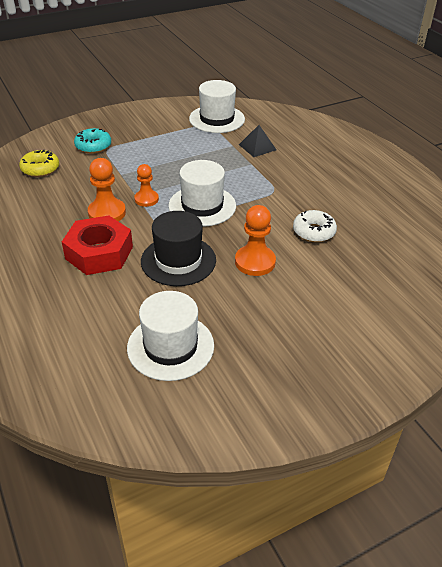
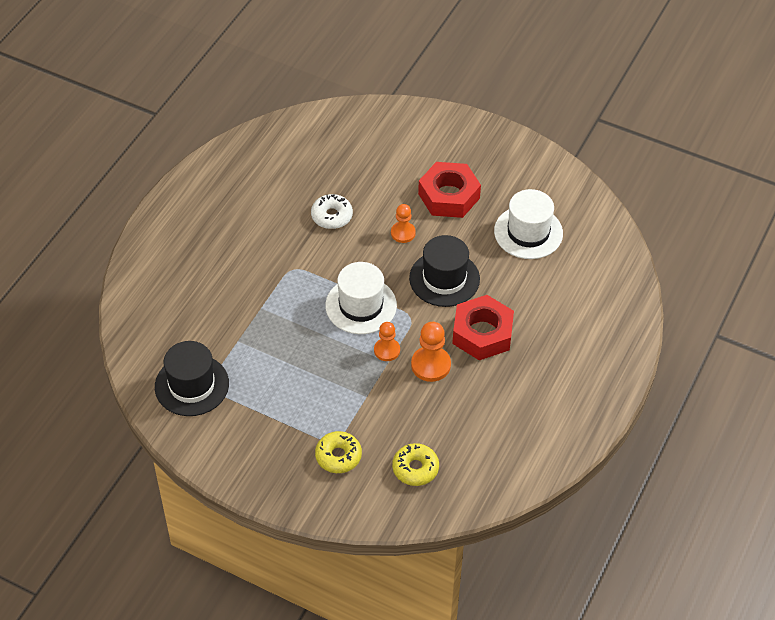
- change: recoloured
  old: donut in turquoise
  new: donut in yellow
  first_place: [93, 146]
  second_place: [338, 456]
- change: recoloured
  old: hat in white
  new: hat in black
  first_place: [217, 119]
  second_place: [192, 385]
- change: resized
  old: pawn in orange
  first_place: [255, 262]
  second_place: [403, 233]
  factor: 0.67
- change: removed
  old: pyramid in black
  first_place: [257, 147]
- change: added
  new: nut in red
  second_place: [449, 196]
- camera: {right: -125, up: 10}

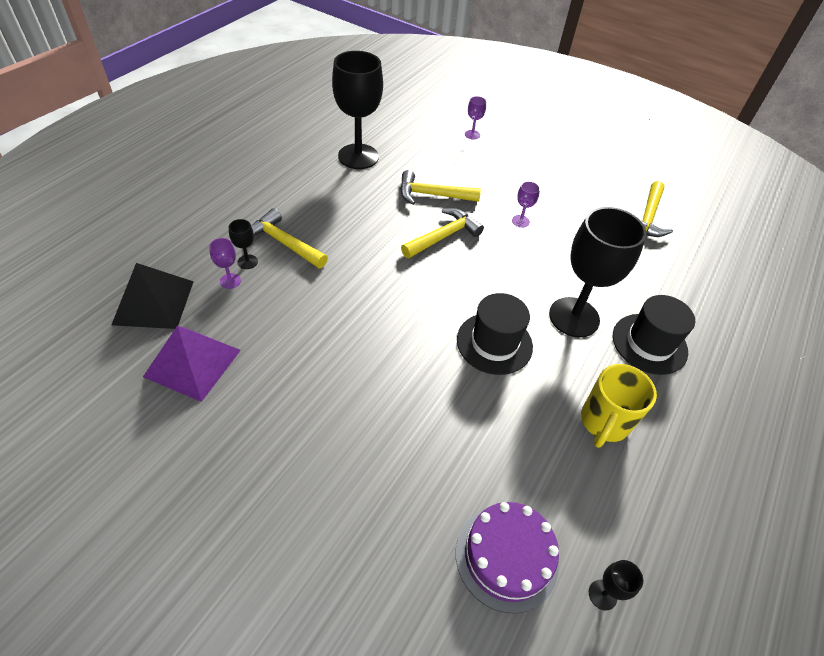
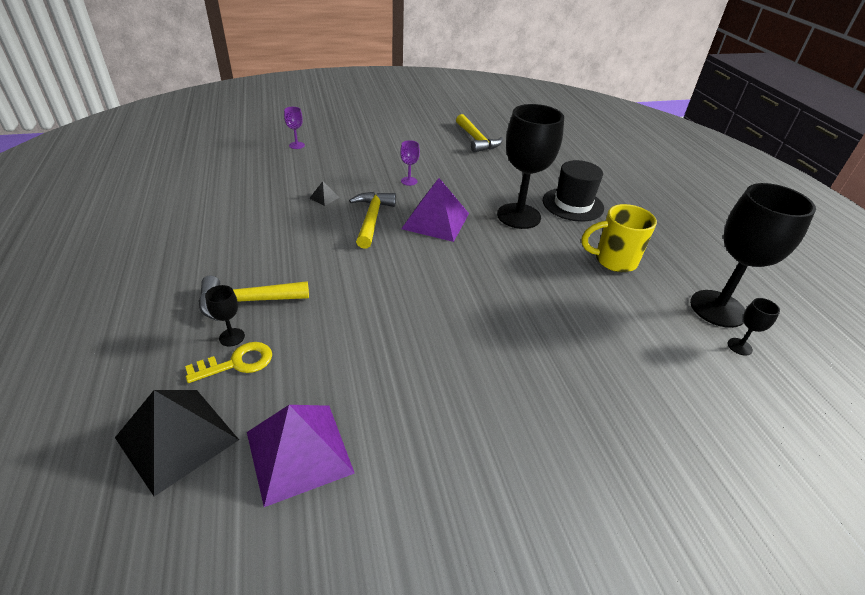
- change: replaced
  old: goblet in purple
  new: key in yellow
  first_place: [230, 281]
  second_place: [237, 363]
- change: moved
  old: goblet in black
  first_place: [358, 156]
  second_place: [717, 308]
- change: replaced
  old: hammer in yellow
  new: pyramid in black
  first_place: [432, 195]
  second_place: [324, 197]
- change: removed
  old: cake in purple
  first_place: [506, 556]
- change: removed
  old: hat in black
  first_place: [494, 343]
- change: turned
  old: mug in yellow
  first_place: [604, 422]
  second_place: [613, 260]
  degrees: 105
- change: added
  new: pyramid in purple
  second_place: [436, 221]
- camera: {right: -45, up: -10}

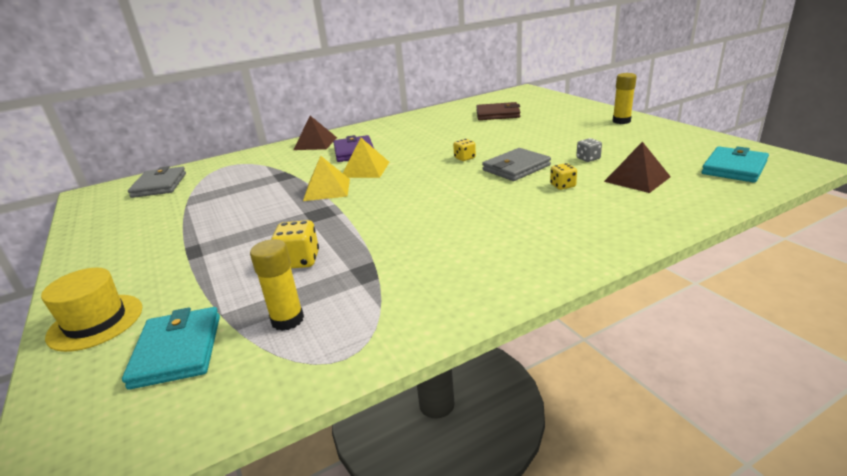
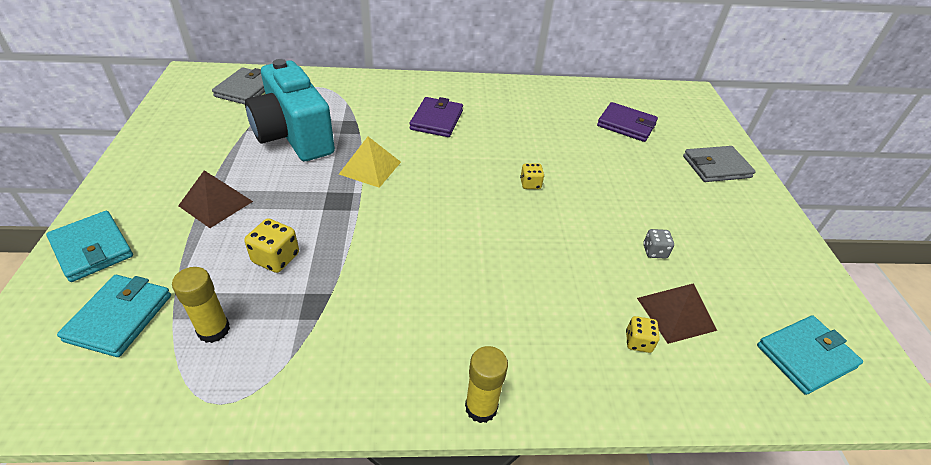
- change: replaced
  old: hat in yellow
  new: wallet in turquoise
  first_place: [96, 322]
  second_place: [92, 248]
- change: moved
  old: pyramid in brown
  first_place: [315, 143]
  second_place: [216, 203]
- change: removed
  old: pyramid in yellow
  first_place: [365, 169]
- change: recoloured
  old: wallet in brown
  new: wallet in purple
  first_place: [497, 114]
  second_place: [626, 125]
- change: moved
  old: wallet in grey
  first_place: [516, 168]
  second_place: [716, 167]
- change: moved
  old: dice in yellow
  first_place: [562, 186]
  second_place: [638, 342]
- change: moved
  old: glue stick in yellow
  first_place: [621, 121]
  second_place: [481, 407]
- change: added
  new: camera in turquoise
  second_place: [294, 136]
- camera: {right: 20, up: 15}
....................
Using the listing above, return all lines where the word "camera" occurs.

■ **Reply to the task**:
- camera: {right: -125, up: 10}
- camera: {right: -45, up: -10}
  new: camera in turquoise
- camera: {right: 20, up: 15}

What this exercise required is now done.